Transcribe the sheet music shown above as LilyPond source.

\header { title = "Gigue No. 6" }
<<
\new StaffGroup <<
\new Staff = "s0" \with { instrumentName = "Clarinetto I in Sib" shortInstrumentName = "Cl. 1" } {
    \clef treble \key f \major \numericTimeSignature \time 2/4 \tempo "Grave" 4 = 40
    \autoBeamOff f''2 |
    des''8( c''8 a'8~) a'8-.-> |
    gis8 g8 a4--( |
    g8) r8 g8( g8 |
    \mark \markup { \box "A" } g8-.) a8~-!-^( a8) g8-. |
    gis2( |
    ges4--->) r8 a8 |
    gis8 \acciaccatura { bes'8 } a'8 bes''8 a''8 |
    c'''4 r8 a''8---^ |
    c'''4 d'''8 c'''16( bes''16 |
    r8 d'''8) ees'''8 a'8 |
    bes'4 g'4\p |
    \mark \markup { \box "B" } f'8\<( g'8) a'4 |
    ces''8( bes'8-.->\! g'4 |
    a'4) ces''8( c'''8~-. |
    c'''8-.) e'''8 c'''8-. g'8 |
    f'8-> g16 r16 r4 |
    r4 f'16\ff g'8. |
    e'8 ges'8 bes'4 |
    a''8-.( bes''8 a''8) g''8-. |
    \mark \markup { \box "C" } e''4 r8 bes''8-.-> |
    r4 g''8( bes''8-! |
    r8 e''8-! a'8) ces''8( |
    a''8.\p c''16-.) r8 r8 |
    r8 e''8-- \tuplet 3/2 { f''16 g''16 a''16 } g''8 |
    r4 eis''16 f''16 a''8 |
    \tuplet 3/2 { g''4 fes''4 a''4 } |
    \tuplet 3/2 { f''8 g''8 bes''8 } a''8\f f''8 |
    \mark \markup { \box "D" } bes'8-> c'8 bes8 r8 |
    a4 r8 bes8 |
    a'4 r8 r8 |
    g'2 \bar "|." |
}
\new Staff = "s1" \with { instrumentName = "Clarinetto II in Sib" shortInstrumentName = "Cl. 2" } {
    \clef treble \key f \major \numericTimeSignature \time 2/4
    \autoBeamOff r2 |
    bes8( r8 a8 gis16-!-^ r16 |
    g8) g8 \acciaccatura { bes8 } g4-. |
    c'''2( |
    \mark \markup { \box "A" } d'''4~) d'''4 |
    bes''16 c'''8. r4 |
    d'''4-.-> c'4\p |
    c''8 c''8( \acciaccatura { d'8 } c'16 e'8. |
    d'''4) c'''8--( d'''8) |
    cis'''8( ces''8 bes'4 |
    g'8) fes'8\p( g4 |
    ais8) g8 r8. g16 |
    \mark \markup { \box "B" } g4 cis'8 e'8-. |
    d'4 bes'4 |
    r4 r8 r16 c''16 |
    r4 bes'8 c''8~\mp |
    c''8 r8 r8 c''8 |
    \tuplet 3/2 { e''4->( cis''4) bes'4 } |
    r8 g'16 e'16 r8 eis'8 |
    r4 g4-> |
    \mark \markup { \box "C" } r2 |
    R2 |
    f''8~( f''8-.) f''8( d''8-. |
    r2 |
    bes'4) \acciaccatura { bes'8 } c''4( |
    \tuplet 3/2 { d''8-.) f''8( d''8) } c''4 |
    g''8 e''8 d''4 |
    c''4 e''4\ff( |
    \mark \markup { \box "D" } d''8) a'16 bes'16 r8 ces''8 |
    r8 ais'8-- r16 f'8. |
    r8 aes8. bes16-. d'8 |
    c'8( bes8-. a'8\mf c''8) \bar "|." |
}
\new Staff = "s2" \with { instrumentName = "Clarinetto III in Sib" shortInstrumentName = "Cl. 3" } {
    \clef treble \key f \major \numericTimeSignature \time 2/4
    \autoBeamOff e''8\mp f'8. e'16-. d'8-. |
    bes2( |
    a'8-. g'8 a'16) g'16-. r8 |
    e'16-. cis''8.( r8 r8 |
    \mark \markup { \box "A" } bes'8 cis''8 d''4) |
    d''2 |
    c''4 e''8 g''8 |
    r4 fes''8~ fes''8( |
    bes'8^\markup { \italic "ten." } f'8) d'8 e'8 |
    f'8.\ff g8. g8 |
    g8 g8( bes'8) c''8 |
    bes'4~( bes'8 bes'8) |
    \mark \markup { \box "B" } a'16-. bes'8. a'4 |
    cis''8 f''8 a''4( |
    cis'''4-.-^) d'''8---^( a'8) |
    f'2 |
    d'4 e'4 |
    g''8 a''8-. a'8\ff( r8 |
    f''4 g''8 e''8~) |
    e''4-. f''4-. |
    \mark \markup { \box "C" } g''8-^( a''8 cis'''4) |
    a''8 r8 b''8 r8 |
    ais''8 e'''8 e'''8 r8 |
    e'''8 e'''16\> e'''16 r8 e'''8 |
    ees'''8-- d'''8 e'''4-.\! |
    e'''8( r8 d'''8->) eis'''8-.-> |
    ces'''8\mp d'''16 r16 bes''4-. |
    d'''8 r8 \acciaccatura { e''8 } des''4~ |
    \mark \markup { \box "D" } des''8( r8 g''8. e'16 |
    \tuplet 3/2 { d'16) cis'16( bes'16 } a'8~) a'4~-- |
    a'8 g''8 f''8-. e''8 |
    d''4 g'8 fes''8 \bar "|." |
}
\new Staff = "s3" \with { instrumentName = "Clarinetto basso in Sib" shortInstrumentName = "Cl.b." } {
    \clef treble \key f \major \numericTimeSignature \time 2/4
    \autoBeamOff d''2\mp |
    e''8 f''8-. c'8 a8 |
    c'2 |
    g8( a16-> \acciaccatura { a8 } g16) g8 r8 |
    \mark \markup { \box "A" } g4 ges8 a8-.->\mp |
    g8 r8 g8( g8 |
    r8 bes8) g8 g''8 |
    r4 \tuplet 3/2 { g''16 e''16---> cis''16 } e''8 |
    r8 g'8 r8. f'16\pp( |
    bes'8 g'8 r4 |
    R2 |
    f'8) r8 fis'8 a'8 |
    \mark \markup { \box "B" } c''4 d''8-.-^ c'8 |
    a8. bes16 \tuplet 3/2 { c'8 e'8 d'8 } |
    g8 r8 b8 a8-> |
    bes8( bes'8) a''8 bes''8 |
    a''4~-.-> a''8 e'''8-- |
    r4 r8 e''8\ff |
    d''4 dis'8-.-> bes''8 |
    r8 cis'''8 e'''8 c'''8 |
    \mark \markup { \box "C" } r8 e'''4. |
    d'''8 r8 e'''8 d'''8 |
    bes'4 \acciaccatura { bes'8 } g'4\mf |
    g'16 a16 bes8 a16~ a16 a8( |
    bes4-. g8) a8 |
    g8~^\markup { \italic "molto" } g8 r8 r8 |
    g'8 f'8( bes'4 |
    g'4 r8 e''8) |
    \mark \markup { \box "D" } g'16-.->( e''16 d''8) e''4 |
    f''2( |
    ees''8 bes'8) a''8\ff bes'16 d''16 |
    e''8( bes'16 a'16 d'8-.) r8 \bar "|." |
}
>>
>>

------------------------------

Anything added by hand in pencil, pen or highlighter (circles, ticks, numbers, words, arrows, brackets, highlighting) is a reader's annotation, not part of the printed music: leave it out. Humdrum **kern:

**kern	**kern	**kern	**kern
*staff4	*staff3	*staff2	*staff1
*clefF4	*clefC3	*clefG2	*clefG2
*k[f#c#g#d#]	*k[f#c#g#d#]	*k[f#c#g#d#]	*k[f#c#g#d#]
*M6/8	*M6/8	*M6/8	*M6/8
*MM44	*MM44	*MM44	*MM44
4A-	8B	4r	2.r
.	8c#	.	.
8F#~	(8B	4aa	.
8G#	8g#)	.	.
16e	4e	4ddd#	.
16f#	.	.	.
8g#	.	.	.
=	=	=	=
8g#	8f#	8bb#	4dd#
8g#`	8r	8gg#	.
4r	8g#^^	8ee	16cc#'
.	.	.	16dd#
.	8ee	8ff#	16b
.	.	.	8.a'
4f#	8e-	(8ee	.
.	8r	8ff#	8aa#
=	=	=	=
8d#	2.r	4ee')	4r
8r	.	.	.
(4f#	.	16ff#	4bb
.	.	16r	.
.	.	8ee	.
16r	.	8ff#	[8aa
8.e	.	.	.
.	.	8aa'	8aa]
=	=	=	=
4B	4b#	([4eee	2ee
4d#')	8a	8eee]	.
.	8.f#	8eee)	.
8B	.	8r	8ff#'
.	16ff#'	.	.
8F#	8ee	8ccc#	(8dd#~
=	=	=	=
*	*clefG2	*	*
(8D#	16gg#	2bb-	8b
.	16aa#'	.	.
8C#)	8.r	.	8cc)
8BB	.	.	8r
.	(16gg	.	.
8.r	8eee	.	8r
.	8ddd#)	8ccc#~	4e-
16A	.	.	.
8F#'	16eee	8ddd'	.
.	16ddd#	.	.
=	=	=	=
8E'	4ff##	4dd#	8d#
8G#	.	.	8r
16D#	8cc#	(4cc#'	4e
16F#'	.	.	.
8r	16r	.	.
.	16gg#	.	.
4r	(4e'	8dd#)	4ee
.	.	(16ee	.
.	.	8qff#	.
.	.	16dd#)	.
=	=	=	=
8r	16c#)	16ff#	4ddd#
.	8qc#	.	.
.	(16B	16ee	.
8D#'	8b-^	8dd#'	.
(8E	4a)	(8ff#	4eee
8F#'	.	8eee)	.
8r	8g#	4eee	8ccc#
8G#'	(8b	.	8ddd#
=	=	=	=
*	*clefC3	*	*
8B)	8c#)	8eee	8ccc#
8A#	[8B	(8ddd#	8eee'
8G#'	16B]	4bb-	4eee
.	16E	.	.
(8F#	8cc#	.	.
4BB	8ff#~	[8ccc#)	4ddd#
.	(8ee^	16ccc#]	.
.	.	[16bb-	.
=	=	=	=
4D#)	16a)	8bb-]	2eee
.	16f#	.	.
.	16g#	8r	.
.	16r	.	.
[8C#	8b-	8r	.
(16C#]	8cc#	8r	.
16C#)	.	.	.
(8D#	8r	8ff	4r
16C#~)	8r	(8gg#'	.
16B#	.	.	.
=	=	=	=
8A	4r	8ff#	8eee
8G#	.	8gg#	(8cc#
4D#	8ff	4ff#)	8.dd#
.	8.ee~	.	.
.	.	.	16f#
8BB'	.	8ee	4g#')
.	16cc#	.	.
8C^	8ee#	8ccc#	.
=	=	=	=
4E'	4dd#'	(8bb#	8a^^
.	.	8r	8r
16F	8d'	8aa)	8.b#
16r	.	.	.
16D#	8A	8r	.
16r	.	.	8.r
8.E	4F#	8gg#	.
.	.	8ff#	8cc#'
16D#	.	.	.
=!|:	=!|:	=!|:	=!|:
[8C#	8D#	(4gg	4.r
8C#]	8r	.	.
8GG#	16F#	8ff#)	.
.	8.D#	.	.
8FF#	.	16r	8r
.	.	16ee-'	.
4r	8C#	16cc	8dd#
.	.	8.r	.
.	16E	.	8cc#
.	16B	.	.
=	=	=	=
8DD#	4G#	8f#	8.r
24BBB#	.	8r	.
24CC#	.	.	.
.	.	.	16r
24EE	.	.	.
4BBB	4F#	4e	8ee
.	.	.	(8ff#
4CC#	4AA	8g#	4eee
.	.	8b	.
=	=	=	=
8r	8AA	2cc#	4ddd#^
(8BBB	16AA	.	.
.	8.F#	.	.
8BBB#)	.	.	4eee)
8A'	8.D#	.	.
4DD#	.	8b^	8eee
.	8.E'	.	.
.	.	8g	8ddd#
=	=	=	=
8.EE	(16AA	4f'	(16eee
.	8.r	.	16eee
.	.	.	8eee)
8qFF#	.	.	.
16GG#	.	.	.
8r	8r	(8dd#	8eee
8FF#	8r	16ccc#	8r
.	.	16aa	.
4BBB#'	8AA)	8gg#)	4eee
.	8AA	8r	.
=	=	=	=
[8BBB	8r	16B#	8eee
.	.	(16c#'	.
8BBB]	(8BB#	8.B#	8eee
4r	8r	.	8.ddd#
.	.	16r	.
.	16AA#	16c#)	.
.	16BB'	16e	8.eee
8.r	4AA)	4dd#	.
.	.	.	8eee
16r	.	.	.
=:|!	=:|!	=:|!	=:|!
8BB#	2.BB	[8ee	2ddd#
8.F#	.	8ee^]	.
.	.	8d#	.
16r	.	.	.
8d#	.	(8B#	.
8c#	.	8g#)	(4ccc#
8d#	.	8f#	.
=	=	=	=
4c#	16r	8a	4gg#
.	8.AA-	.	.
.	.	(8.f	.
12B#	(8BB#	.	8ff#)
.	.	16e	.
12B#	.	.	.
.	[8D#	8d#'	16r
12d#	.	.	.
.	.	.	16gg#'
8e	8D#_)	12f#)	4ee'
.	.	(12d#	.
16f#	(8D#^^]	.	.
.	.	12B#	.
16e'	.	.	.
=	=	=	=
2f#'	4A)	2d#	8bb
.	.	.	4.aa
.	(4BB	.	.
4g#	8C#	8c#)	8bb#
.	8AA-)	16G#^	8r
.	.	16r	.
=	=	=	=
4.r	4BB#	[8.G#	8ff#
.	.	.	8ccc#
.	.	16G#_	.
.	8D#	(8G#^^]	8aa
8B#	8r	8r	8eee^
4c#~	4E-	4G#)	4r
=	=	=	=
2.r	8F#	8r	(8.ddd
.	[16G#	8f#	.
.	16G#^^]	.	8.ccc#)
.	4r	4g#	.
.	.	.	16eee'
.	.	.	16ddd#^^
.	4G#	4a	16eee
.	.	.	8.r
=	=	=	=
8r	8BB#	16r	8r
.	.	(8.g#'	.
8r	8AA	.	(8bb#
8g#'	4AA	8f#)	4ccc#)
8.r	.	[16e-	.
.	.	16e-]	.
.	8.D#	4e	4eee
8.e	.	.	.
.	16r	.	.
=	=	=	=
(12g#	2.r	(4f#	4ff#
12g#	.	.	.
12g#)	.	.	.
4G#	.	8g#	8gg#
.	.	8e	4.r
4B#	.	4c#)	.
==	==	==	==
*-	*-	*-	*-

------------------------------

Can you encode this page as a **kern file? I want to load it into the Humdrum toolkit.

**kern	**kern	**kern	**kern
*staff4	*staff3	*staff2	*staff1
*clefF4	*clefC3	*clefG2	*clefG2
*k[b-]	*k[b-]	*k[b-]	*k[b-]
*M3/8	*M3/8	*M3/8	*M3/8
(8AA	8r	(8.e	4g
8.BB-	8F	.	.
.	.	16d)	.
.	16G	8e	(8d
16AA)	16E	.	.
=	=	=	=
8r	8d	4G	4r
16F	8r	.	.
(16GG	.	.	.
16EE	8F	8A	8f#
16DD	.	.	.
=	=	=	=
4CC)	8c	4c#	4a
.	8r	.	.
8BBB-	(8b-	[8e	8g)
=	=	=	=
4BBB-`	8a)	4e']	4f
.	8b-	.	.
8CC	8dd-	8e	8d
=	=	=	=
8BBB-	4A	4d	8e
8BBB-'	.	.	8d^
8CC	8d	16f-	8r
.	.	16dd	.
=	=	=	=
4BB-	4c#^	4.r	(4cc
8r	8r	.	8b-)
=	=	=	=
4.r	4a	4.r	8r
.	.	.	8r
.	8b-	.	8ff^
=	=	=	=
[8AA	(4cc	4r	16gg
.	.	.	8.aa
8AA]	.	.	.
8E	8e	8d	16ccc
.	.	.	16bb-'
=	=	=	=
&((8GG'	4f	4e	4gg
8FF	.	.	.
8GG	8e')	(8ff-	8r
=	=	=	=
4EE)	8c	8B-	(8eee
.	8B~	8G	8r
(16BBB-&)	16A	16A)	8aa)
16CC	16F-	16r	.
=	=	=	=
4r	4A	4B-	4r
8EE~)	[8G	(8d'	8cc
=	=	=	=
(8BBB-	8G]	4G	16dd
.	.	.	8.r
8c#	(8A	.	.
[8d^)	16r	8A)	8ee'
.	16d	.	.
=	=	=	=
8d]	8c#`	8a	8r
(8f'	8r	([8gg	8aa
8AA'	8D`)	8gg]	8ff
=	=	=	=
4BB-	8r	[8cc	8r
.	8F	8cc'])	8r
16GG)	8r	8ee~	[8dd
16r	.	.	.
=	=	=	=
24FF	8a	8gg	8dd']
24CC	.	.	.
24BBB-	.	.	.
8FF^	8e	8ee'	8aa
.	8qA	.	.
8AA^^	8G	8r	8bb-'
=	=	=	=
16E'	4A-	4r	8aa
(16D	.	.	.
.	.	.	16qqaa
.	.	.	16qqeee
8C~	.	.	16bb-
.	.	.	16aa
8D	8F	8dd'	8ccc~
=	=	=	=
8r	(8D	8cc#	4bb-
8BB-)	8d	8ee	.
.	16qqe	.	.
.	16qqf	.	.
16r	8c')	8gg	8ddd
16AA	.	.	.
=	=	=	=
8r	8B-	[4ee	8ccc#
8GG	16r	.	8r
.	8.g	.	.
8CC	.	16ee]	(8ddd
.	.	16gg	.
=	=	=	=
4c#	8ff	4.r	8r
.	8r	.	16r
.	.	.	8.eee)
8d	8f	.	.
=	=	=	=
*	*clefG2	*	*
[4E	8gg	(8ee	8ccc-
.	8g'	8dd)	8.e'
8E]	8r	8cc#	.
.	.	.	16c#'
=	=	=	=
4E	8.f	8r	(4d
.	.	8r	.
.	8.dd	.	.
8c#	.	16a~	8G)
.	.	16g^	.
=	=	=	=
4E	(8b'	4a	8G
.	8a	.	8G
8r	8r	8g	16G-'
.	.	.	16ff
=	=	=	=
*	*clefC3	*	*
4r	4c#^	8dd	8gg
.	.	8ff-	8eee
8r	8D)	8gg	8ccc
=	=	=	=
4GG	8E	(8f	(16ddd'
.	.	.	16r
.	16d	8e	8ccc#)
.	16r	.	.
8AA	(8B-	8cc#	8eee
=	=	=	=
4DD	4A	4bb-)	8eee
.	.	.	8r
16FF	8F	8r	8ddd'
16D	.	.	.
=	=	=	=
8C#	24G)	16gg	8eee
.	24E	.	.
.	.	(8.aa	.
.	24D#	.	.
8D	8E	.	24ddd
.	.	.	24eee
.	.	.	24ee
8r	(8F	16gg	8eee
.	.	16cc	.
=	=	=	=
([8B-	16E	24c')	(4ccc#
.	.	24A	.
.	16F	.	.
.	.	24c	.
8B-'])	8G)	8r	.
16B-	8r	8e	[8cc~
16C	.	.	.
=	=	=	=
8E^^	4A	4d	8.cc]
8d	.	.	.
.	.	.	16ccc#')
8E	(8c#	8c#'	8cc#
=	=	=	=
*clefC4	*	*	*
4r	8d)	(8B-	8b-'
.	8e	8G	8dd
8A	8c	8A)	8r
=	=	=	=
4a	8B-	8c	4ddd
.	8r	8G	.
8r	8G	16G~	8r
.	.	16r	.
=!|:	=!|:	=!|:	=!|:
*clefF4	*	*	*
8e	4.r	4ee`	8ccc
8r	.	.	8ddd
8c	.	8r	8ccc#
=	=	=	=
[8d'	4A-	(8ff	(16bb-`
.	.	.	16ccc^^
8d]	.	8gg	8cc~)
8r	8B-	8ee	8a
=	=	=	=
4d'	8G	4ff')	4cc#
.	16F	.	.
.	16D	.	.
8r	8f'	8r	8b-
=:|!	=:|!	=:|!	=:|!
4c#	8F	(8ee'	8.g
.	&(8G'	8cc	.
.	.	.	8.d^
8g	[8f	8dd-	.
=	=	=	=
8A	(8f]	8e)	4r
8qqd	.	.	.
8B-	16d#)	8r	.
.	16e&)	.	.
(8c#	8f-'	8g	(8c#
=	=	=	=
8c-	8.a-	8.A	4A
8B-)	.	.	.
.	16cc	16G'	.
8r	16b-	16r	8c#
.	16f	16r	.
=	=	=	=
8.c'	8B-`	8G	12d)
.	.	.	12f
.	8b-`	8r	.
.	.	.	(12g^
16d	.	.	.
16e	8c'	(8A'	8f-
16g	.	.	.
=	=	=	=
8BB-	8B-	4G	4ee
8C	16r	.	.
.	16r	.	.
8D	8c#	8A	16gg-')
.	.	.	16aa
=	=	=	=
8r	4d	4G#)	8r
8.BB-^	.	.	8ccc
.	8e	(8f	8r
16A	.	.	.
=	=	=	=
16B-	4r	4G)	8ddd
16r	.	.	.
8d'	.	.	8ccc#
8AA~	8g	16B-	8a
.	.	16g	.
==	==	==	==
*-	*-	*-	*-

------------------------------

**Do this**.
Gather every line of the data above that contains the word "with". Uppercase and lowercase letters count as different.

**Result of the task**.
\new Staff = "s0" \with { instrumentName = "Clarinetto I in Sib" shortInstrumentName = "Cl. 1" } {
\new Staff = "s1" \with { instrumentName = "Clarinetto II in Sib" shortInstrumentName = "Cl. 2" } {
\new Staff = "s2" \with { instrumentName = "Clarinetto III in Sib" shortInstrumentName = "Cl. 3" } {
\new Staff = "s3" \with { instrumentName = "Clarinetto basso in Sib" shortInstrumentName = "Cl.b." } {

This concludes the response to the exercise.